'''
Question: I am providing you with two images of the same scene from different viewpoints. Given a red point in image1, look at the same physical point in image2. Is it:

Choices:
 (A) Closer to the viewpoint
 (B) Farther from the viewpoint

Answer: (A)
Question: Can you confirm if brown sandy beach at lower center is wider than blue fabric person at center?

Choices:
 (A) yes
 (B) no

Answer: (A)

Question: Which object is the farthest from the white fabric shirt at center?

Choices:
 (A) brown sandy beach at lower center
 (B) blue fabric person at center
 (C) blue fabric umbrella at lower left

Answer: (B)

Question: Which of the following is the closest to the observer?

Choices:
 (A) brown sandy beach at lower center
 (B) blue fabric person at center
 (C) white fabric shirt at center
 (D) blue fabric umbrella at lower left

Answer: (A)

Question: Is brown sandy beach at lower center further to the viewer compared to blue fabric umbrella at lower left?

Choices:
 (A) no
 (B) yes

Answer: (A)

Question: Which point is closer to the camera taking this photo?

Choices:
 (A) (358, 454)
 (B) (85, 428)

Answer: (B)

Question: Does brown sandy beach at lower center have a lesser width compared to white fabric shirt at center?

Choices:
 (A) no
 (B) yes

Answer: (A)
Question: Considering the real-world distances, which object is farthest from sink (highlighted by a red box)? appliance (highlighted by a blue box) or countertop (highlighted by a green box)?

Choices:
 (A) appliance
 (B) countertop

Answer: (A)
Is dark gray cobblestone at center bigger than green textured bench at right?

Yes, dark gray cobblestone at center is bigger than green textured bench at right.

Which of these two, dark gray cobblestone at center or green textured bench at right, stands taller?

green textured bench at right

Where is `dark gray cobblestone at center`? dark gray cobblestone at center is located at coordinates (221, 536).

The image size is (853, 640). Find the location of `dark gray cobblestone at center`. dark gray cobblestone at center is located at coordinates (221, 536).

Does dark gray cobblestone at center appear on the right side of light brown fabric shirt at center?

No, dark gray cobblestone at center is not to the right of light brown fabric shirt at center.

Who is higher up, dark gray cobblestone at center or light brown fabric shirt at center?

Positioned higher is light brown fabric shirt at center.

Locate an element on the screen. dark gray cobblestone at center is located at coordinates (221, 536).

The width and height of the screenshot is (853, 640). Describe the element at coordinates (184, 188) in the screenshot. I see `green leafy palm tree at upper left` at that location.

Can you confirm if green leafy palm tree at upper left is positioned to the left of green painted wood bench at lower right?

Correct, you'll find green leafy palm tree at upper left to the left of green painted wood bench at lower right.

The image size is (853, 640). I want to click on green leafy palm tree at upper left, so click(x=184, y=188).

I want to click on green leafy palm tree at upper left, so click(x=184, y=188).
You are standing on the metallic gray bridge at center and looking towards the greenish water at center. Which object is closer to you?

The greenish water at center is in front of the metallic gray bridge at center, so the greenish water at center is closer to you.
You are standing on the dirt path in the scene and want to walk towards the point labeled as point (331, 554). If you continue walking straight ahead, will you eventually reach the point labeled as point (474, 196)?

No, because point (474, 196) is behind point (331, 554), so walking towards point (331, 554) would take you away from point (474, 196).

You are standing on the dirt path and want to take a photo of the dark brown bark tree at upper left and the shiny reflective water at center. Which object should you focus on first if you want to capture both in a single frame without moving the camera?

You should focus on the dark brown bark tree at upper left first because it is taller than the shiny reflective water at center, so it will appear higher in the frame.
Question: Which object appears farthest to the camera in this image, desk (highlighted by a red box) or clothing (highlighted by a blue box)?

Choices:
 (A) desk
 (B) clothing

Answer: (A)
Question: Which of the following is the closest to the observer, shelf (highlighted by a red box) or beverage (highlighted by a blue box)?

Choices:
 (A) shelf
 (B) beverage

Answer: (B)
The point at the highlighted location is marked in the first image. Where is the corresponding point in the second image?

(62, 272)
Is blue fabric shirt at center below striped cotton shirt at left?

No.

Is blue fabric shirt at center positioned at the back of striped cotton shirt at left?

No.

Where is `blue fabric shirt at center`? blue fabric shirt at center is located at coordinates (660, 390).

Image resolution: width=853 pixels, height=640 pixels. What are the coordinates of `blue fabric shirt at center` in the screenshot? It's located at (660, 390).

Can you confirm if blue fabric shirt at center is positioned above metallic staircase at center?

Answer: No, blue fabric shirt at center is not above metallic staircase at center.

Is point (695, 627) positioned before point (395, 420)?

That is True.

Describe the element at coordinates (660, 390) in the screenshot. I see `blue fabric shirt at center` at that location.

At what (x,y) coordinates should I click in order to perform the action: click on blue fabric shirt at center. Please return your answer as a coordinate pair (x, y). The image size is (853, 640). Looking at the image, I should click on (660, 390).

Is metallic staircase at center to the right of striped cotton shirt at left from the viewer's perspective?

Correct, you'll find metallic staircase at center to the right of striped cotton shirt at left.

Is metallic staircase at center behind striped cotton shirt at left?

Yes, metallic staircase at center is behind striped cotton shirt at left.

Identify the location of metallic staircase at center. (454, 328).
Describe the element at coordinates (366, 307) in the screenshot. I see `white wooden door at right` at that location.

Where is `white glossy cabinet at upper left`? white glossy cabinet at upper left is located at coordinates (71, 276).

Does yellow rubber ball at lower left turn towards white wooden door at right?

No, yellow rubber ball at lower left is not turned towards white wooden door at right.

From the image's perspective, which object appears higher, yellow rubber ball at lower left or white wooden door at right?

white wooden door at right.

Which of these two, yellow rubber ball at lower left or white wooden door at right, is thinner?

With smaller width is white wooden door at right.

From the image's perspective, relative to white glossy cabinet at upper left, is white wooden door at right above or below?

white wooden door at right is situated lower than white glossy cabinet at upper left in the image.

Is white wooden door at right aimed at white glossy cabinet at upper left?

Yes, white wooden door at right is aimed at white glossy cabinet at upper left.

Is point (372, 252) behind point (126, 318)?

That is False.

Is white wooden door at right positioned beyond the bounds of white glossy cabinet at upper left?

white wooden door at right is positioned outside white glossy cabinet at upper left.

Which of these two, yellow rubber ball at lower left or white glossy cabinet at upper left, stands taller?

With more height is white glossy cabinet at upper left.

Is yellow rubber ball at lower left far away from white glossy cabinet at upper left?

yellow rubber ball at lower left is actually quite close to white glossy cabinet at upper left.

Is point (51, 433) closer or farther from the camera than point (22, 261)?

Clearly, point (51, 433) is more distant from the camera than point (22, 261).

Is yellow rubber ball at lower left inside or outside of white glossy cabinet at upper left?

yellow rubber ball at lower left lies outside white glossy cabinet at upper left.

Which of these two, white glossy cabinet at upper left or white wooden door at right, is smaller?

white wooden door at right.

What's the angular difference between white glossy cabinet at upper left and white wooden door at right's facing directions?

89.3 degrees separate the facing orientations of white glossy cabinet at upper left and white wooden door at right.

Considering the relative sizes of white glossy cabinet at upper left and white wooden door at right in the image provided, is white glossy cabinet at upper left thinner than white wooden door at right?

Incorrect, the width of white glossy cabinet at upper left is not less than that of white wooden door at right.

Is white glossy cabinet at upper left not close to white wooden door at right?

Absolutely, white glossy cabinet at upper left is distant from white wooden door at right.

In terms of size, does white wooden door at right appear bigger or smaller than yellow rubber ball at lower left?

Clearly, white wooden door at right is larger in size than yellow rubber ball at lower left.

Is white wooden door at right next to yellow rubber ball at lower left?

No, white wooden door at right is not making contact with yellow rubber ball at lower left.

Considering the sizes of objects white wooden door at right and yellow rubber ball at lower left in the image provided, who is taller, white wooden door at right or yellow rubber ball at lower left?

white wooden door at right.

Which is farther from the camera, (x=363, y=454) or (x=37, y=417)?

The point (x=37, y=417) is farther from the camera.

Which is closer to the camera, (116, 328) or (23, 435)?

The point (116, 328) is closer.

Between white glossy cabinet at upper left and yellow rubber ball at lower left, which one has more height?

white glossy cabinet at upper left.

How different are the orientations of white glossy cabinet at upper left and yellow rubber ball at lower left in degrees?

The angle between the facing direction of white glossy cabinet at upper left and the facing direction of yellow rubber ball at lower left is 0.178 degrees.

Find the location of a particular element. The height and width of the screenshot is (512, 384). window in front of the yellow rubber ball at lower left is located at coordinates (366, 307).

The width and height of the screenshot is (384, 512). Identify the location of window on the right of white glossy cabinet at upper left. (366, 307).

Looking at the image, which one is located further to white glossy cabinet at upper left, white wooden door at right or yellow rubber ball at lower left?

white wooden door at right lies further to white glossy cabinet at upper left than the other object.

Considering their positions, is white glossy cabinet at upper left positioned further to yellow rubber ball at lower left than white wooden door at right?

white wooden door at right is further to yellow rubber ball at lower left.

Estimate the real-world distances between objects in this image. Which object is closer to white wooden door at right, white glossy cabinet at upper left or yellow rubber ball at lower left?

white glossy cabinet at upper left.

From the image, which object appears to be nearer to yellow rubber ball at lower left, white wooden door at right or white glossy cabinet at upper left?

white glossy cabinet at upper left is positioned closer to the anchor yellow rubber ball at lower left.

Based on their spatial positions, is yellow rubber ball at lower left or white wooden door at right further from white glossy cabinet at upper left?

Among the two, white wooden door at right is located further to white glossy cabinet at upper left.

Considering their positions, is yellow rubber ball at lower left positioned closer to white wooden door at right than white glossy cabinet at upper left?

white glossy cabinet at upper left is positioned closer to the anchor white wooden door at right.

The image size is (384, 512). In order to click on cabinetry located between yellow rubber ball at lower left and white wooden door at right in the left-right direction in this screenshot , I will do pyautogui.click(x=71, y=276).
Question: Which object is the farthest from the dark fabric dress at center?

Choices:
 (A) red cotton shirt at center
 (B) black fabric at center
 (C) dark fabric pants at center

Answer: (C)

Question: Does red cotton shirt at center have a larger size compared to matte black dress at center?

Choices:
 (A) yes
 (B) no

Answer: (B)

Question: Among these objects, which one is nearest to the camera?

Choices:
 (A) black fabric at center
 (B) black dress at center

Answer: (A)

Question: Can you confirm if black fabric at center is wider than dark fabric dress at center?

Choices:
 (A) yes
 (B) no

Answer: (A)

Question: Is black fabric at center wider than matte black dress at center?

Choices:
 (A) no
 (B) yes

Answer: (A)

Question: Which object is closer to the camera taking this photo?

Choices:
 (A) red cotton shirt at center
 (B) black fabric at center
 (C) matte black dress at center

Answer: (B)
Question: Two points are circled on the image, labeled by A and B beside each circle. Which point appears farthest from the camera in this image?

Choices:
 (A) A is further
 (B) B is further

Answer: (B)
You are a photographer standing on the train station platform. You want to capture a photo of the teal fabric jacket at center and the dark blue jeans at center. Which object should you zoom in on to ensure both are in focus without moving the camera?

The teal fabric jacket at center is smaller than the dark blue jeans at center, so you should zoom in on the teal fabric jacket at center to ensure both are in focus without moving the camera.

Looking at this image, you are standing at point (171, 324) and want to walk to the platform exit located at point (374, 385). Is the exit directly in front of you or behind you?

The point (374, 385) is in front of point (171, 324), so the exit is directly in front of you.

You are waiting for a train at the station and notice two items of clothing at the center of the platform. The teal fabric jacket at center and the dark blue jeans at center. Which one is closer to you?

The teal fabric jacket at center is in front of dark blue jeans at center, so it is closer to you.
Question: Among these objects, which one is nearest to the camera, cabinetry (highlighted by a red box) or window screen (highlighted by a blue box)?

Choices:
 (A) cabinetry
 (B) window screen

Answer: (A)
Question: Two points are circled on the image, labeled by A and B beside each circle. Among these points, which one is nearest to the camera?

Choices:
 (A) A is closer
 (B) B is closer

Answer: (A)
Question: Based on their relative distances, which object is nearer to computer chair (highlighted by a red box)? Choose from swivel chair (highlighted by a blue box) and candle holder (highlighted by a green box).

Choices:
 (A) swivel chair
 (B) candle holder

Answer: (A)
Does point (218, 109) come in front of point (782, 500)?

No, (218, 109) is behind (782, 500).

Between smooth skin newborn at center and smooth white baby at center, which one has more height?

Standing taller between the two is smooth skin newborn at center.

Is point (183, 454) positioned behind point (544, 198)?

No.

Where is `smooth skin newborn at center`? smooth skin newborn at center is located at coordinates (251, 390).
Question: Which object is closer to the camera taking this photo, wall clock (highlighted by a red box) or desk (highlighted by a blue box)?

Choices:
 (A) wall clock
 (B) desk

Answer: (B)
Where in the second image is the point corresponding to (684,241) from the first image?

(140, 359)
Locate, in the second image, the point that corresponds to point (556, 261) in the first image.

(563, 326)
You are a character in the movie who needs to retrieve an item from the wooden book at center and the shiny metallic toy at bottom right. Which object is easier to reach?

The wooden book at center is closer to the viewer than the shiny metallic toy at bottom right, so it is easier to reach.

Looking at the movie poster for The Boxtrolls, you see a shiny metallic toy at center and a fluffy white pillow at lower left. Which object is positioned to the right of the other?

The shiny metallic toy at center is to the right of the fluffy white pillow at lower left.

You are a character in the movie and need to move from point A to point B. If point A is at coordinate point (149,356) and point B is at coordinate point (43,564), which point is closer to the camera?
'''
### REQUIREMENT
Convert everything above, from the line containing "objects, which one is nearest to the camera?" down to the line containing "The teal fabric jacket at center is smaller", both included, into a Markdown table with the columns Row and Line. Number each row and leave out blank lines.

### TASK RESULT
| Row | Line |
|---|---|
| 1 | Question: Among these objects, which one is nearest to the camera? |
| 2 | Choices: |
| 3 |  (A) black fabric at center |
| 4 |  (B) black dress at center |
| 5 | Answer: (A) |
| 6 | Question: Can you confirm if black fabric at center is wider than dark fabric dress at center? |
| 7 | Choices: |
| 8 |  (A) yes |
| 9 |  (B) no |
| 10 | Answer: (A) |
| 11 | Question: Is black fabric at center wider than matte black dress at center? |
| 12 | Choices: |
| 13 |  (A) no |
| 14 |  (B) yes |
| 15 | Answer: (A) |
| 16 | Question: Which object is closer to the camera taking this photo? |
| 17 | Choices: |
| 18 |  (A) red cotton shirt at center |
| 19 |  (B) black fabric at center |
| 20 |  (C) matte black dress at center |
| 21 | Answer: (B) |
| 22 | Question: Two points are circled on the image, labeled by A and B beside each circle. Which point appears farthest from the camera in this image? |
| 23 | Choices: |
| 24 |  (A) A is further |
| 25 |  (B) B is further |
| 26 | Answer: (B) |
| 27 | You are a photographer standing on the train station platform. You want to capture a photo of the teal fabric jacket at center and the dark blue jeans at center. Which object should you zoom in on to ensure both are in focus without moving the camera? |
| 28 | The teal fabric jacket at center is smaller than the dark blue jeans at center, so you should zoom in on the teal fabric jacket at center to ensure both are in focus without moving the camera. |